- Your instructions: Output only the lines below from the one containing "camera: 40 degrees left, 0 degrees up" to the one containing "(581, 326) = (720, 318): brown", exactly as written, both ends kept.

- Input:
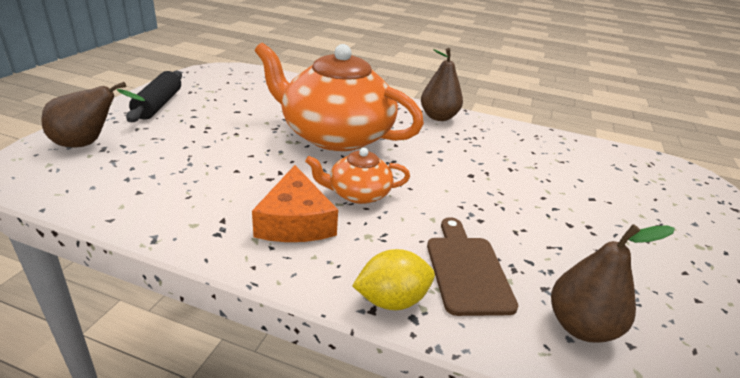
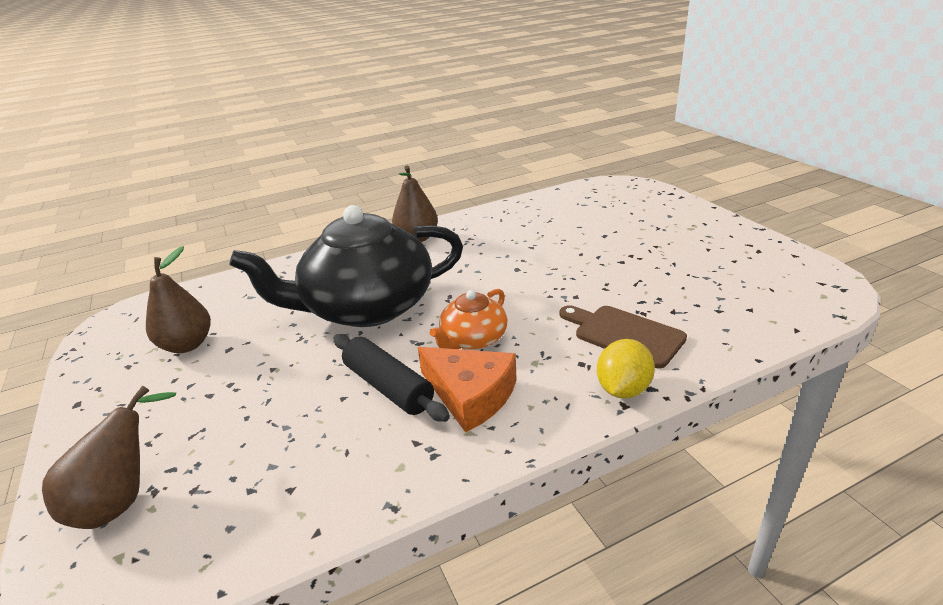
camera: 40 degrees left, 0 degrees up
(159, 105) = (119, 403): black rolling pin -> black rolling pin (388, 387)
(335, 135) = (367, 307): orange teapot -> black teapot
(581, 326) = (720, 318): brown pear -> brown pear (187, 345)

--

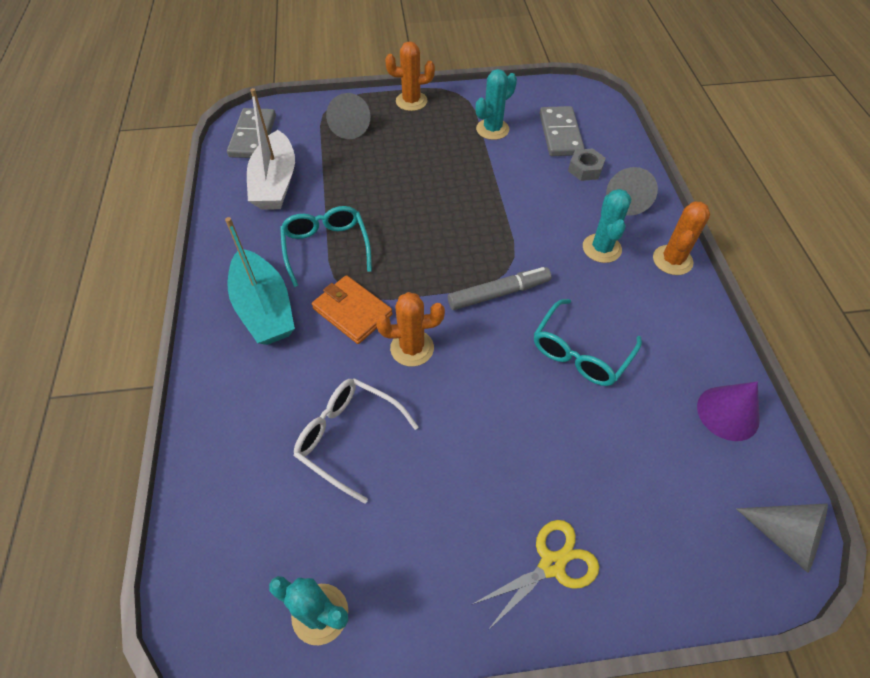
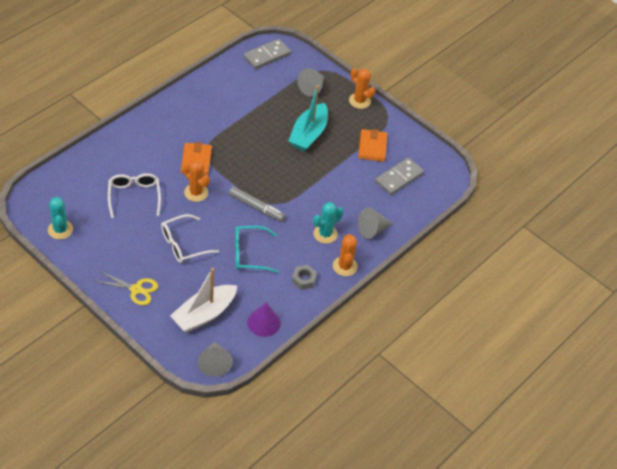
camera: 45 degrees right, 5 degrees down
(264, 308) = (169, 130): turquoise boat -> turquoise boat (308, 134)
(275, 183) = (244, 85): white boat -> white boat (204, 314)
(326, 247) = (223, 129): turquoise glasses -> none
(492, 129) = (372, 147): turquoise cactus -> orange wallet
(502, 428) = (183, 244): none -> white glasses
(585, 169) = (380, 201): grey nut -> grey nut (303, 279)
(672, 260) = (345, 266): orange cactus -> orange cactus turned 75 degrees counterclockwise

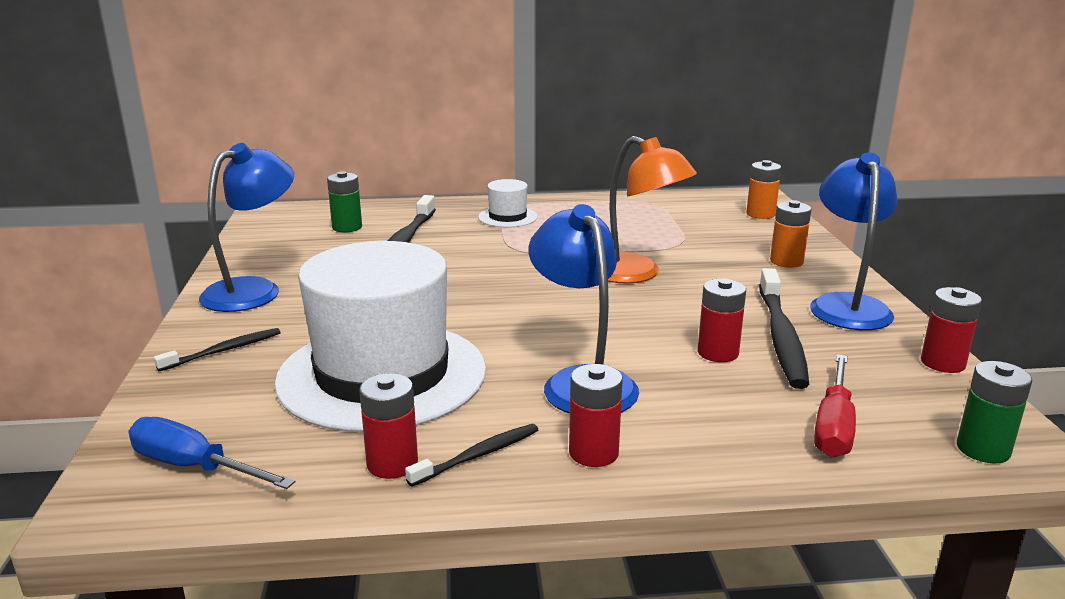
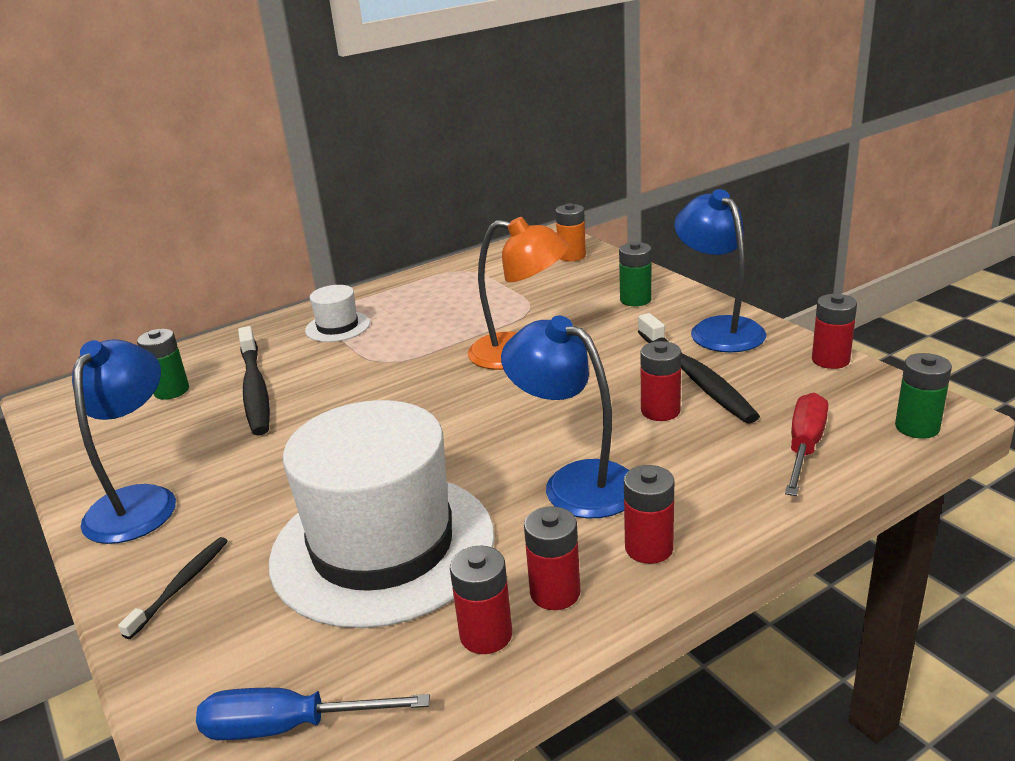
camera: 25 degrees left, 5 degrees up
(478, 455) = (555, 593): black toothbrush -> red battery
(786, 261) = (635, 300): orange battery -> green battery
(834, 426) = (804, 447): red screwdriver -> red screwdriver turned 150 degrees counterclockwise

* * *

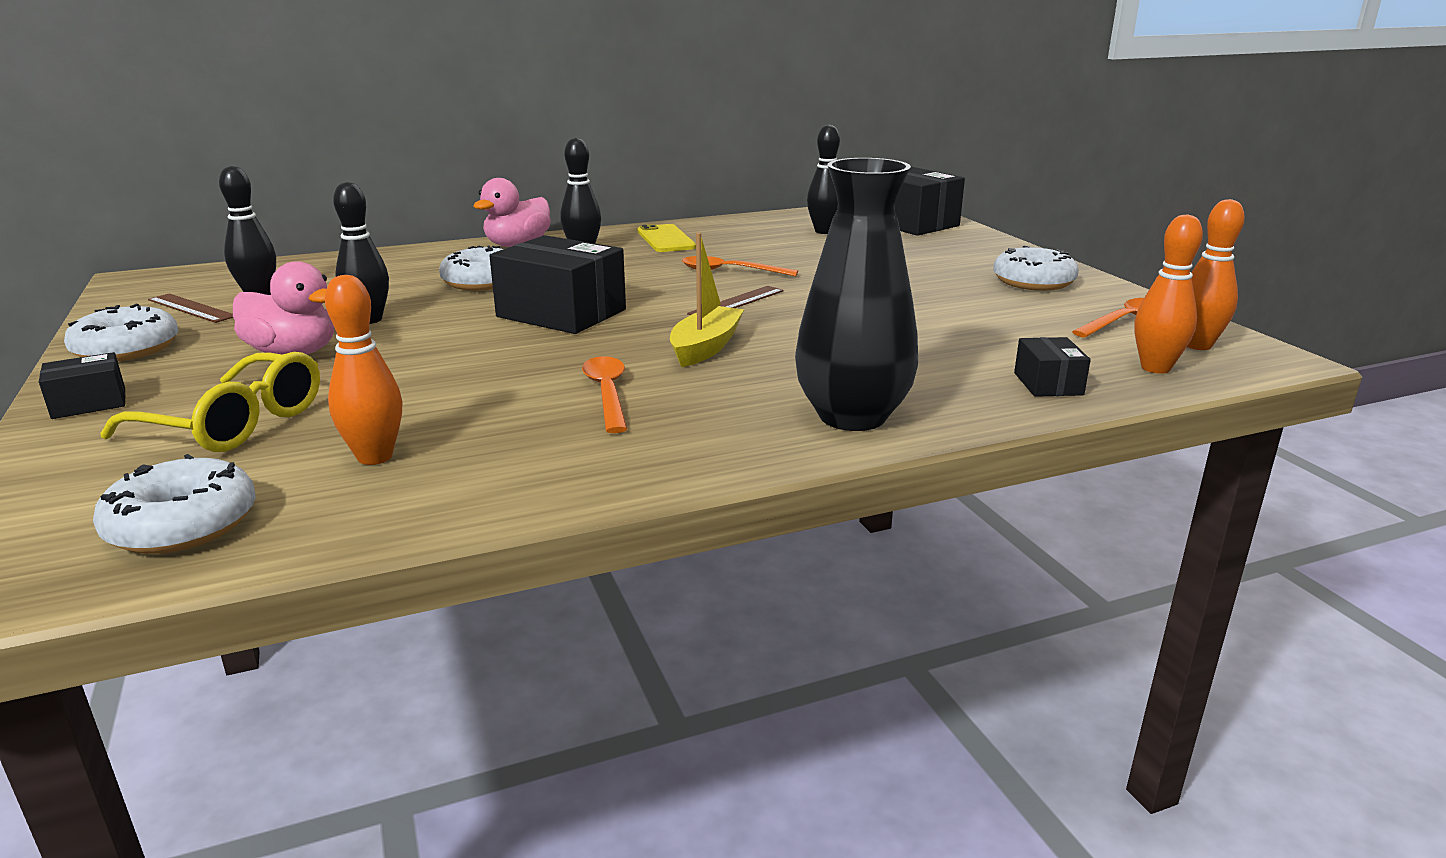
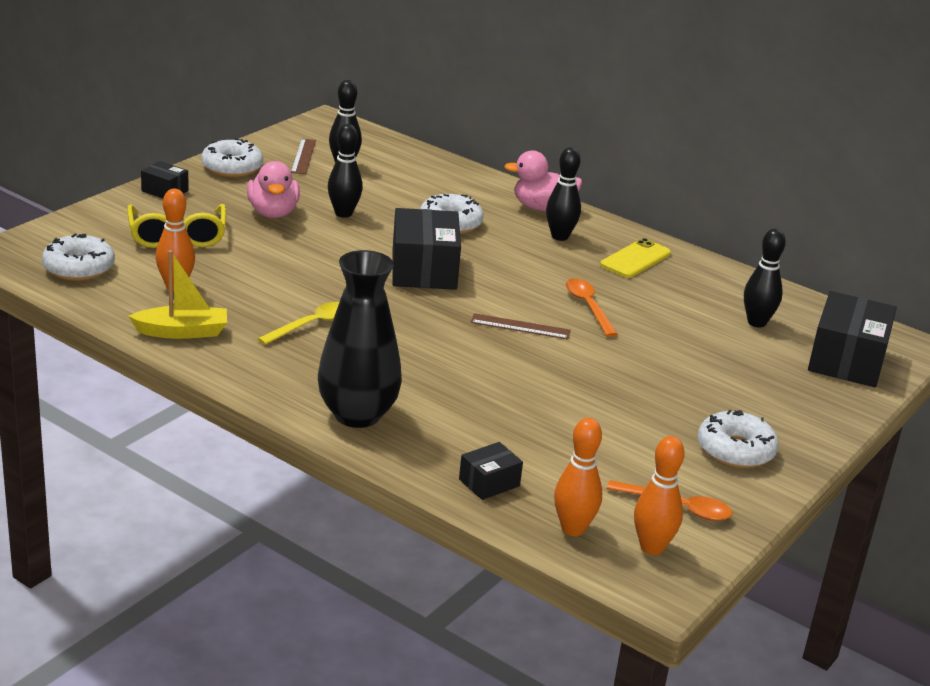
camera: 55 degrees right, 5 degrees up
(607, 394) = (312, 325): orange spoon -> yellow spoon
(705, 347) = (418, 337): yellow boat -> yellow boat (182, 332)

- Reply to the exercise:
camera: 40 degrees left, 0 degrees up
(159, 105) = (119, 403): black rolling pin -> black rolling pin (388, 387)
(335, 135) = (367, 307): orange teapot -> black teapot
(581, 326) = (720, 318): brown pear -> brown pear (187, 345)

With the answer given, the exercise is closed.